RAW DATA Block Start

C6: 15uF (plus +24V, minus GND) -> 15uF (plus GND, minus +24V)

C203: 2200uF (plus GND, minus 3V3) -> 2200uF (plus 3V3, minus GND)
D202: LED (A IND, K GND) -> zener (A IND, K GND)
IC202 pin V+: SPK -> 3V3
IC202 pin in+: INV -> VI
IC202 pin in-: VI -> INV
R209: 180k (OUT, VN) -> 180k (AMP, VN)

RAW DATA Block End

TASK GOAL: Would you please copy all lines in the data that contain the word "minus"?

ANSWER SECTION:
C6: 15uF (plus +24V, minus GND) -> 15uF (plus GND, minus +24V)
C203: 2200uF (plus GND, minus 3V3) -> 2200uF (plus 3V3, minus GND)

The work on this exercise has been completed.